§ Goal of the exercise:
Reproduce exactly the lines below from the one containing "(161, 183) = (498, 411): none -> black dice" through the one containing "(376, 254) = (435, 175): white", including both, and nothing else.

§ Given records:
....

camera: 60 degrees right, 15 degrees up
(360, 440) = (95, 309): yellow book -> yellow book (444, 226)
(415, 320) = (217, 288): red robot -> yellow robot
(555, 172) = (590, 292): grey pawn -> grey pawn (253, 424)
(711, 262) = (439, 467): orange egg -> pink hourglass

....

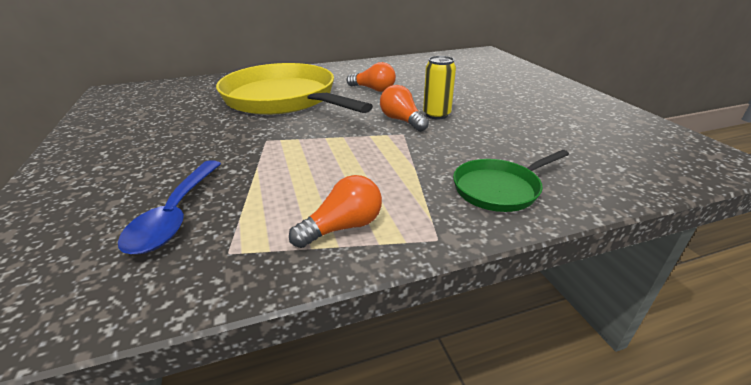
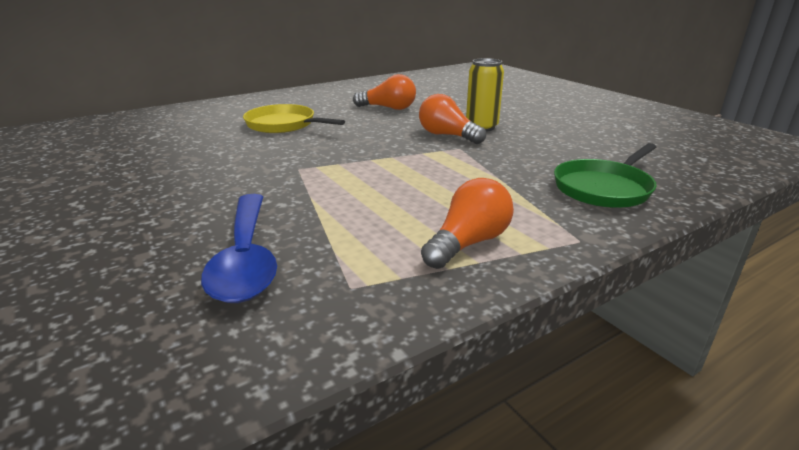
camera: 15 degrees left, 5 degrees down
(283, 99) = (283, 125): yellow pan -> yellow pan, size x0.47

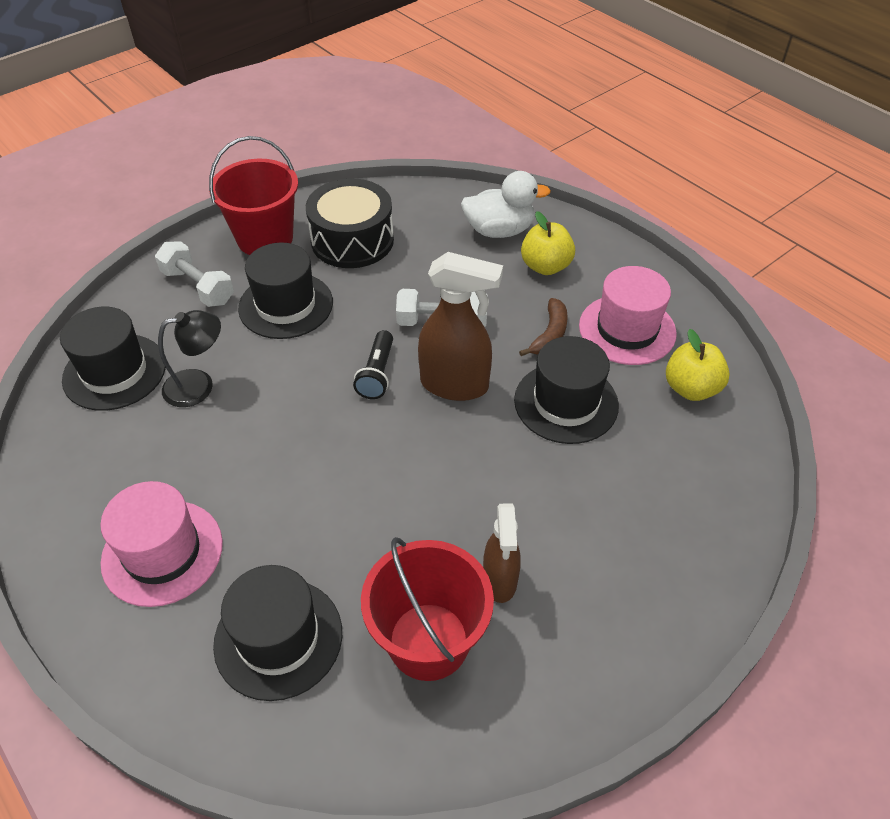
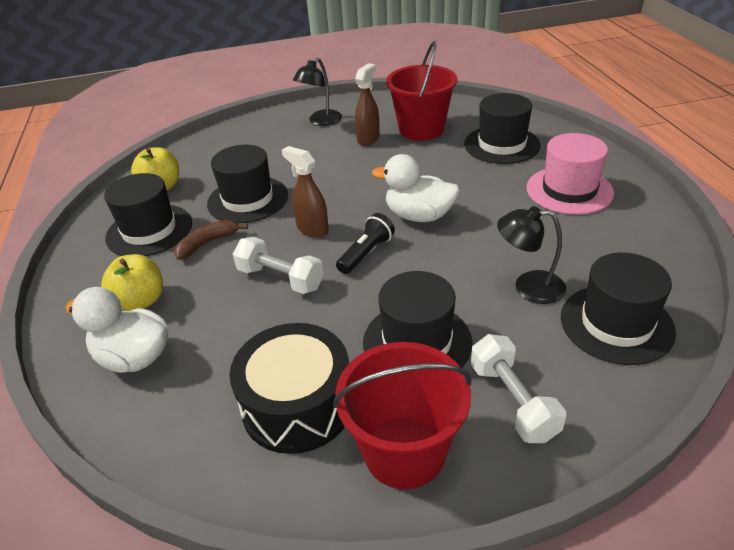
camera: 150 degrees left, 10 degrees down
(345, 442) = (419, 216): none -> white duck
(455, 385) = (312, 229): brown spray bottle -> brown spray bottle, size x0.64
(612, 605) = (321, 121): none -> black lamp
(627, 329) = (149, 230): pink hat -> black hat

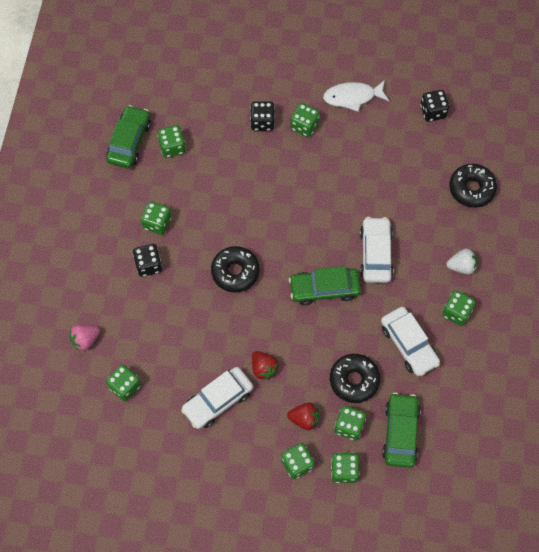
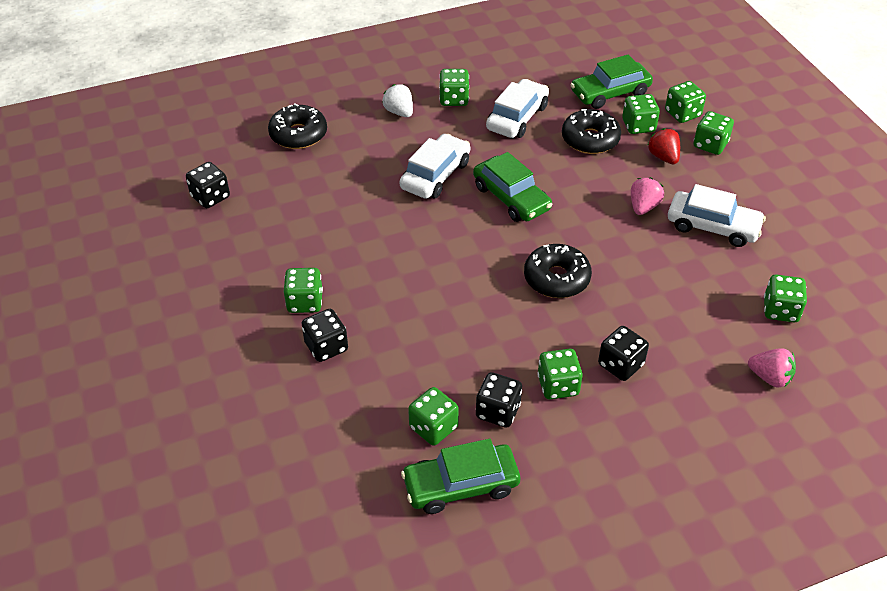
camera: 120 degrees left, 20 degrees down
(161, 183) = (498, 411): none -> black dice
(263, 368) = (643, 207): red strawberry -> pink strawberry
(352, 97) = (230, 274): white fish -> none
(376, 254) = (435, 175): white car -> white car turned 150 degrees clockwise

....

§ The answer:
(161, 183) = (498, 411): none -> black dice
(263, 368) = (643, 207): red strawberry -> pink strawberry
(352, 97) = (230, 274): white fish -> none
(376, 254) = (435, 175): white car -> white car turned 150 degrees clockwise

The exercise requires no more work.